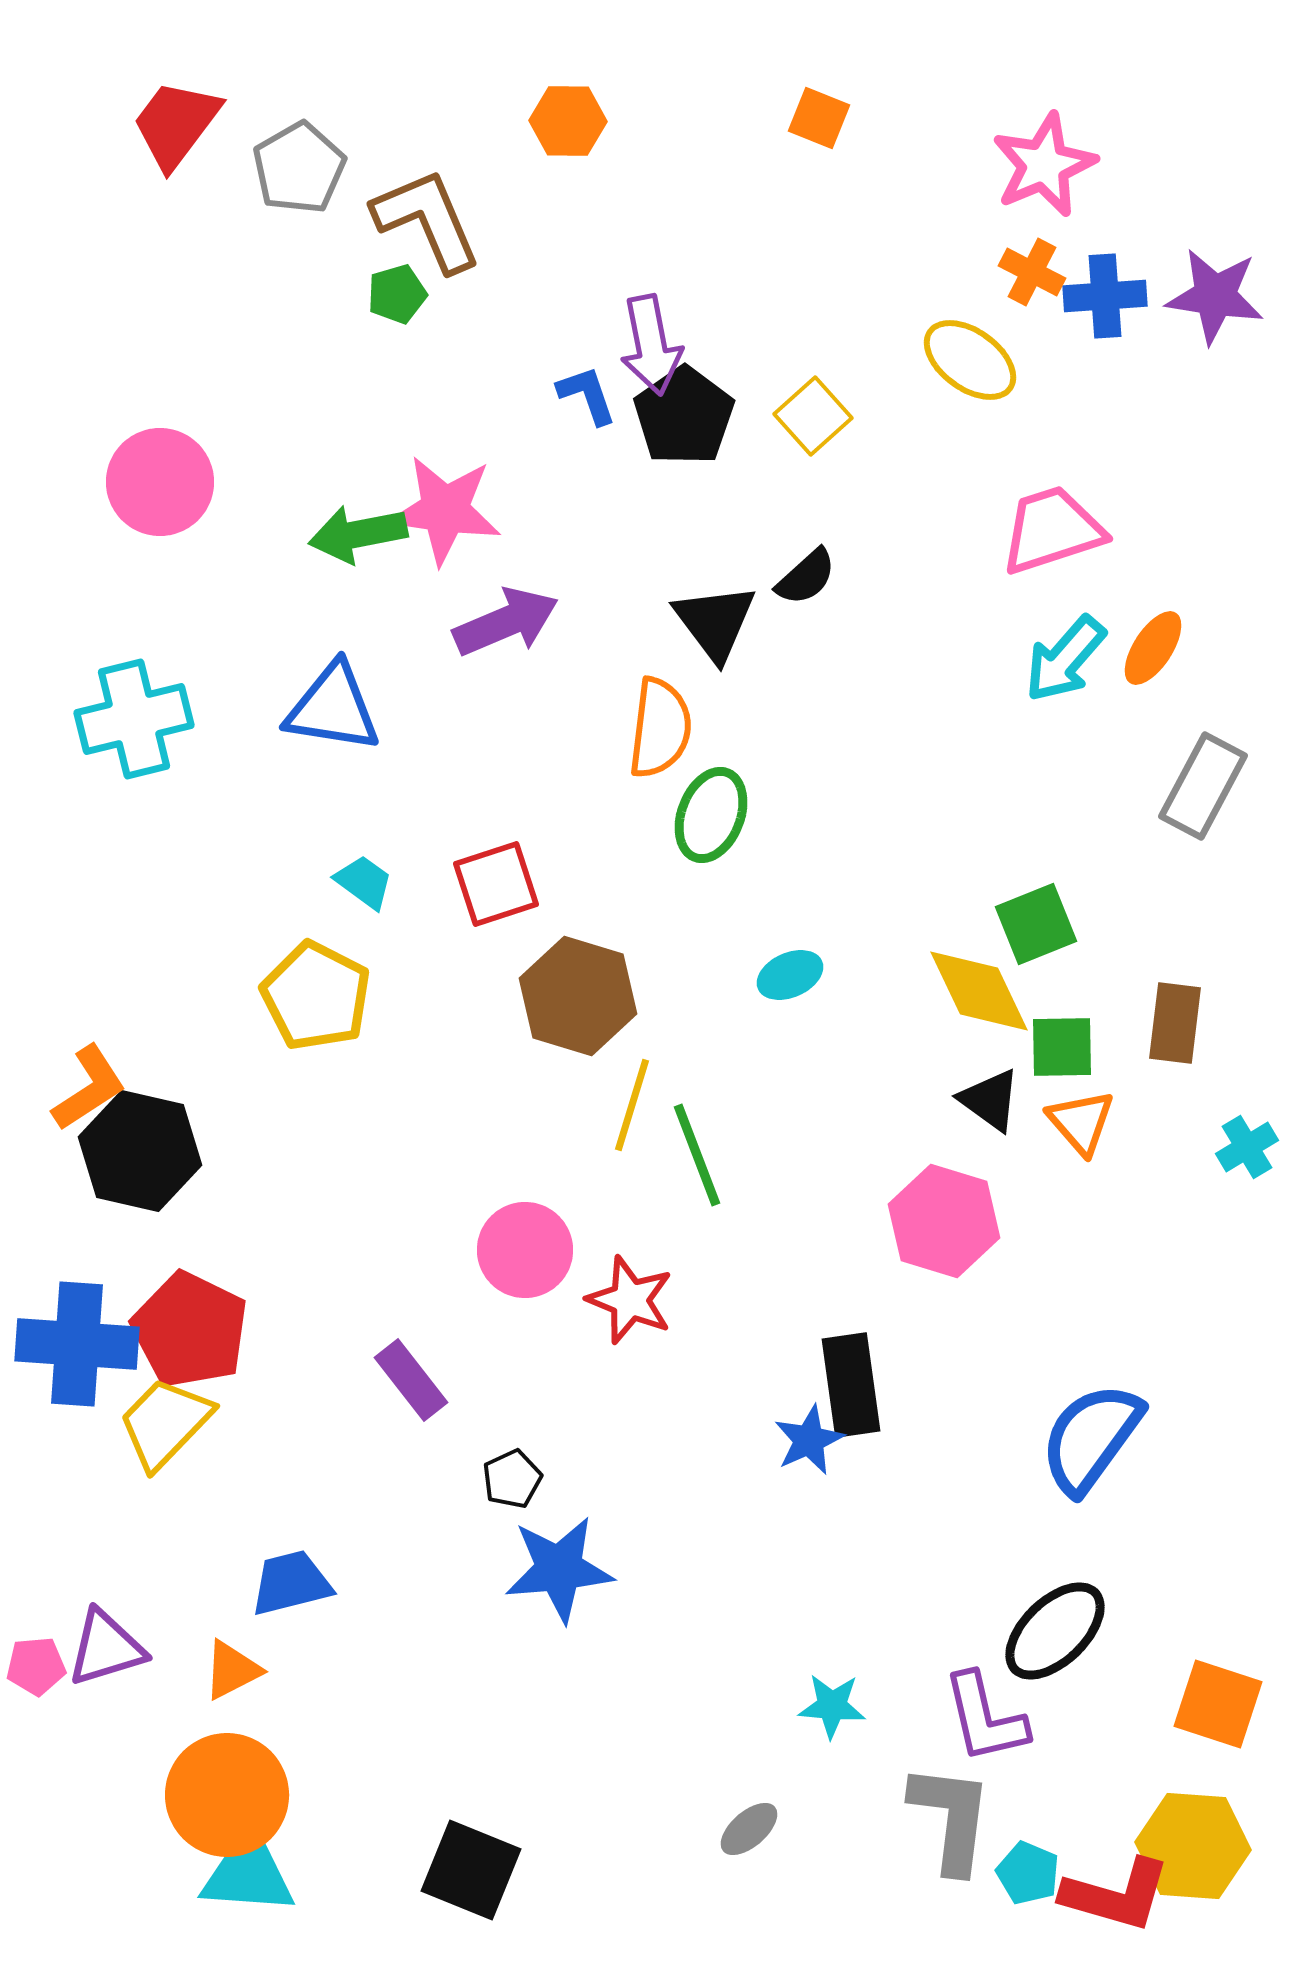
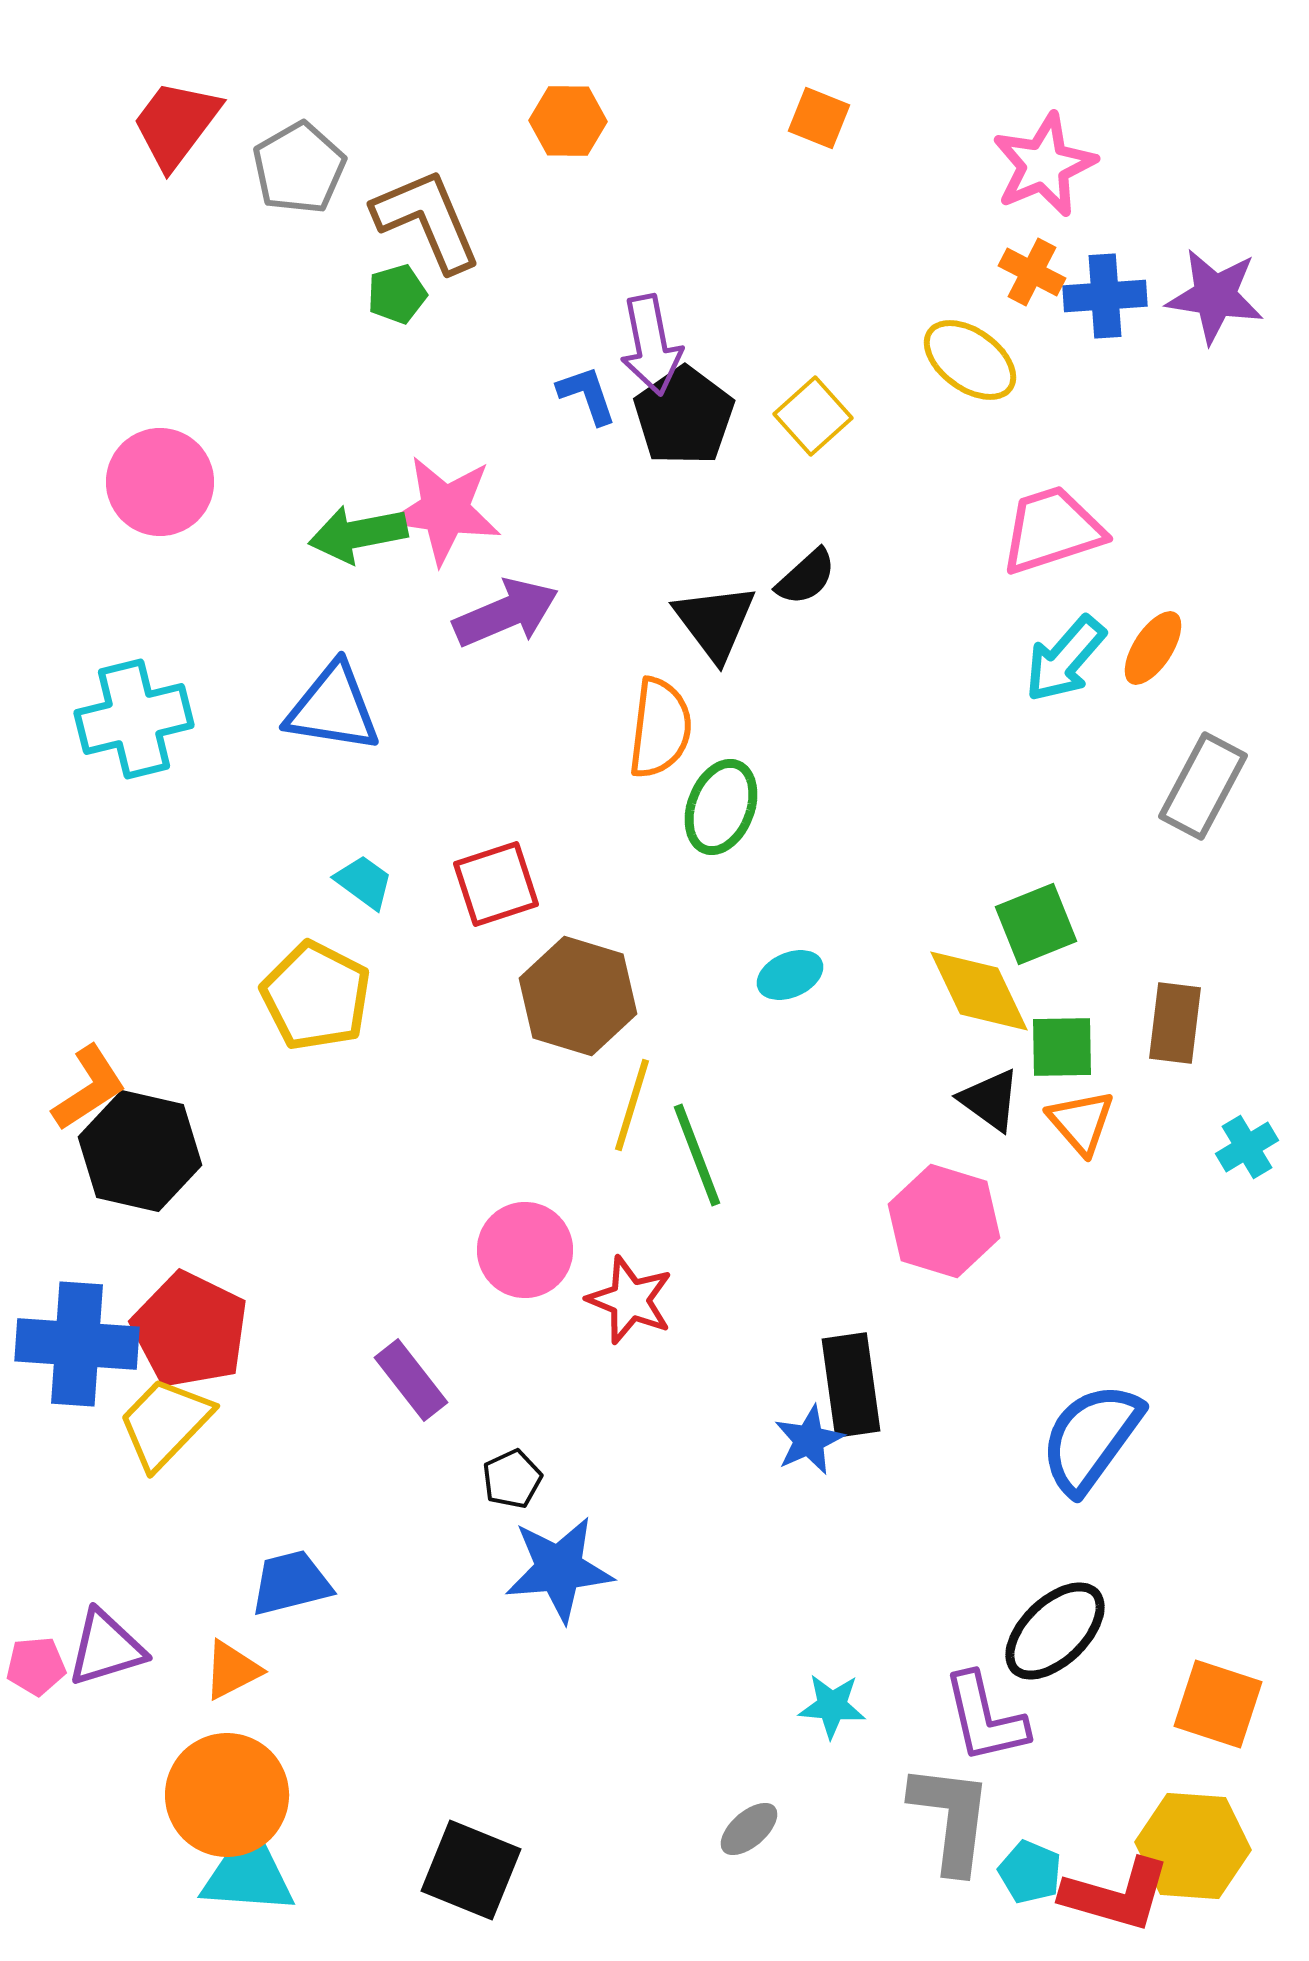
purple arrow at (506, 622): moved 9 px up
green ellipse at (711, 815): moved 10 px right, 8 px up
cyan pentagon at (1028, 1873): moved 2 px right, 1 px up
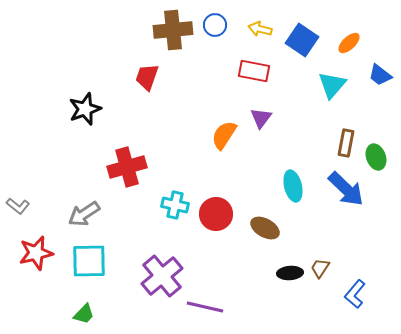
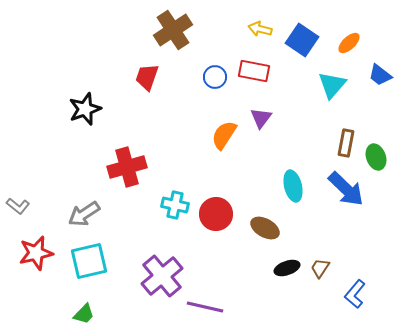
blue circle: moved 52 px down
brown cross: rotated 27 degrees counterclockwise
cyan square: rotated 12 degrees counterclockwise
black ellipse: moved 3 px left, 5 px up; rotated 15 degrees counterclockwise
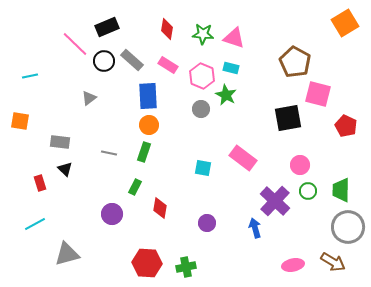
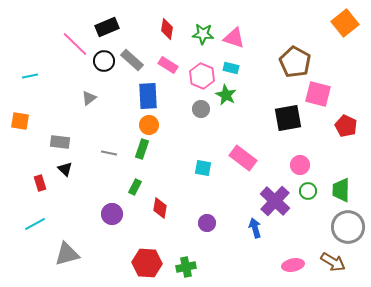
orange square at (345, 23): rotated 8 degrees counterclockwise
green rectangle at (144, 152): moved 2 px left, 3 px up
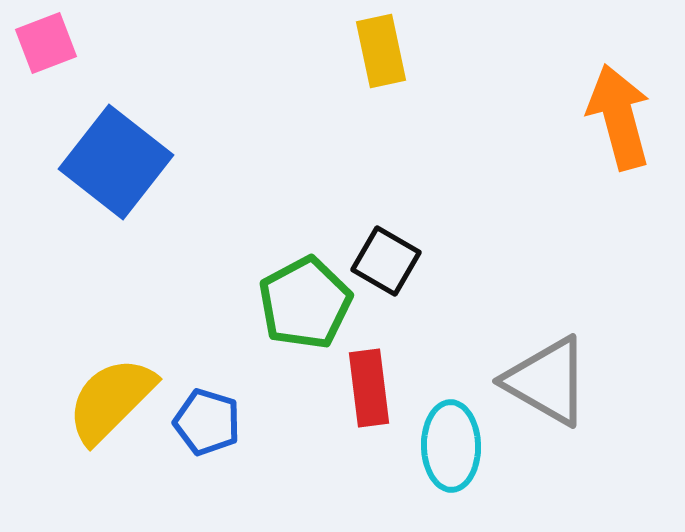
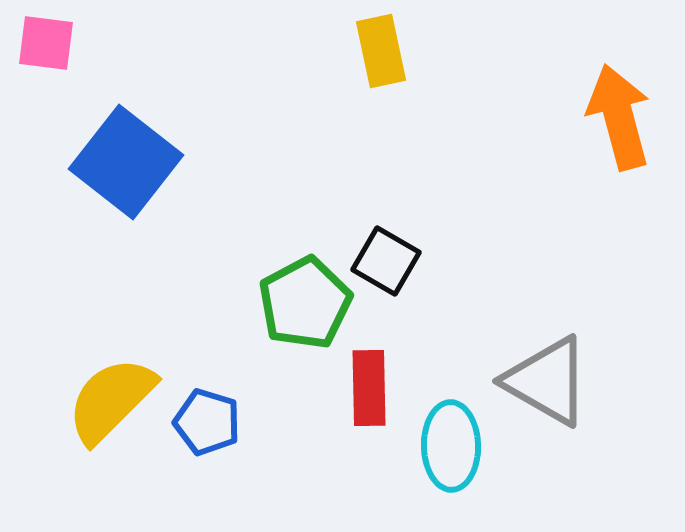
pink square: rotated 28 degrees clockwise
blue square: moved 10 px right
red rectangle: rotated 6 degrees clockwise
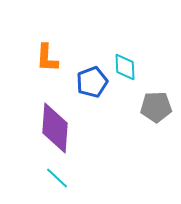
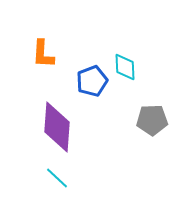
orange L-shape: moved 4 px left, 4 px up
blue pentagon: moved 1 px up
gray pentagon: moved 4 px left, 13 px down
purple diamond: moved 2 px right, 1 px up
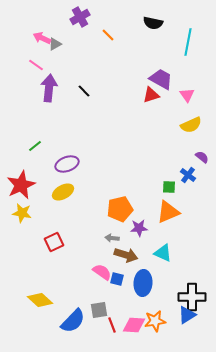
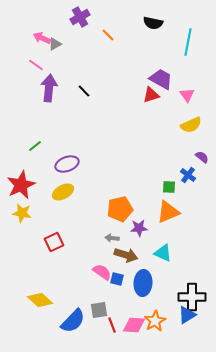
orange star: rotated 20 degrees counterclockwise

++++++++

▸ Problem details
What is the number of lines in the data that hold the word "counterclockwise"? Reply with that number and nothing else.

▸ Your response
5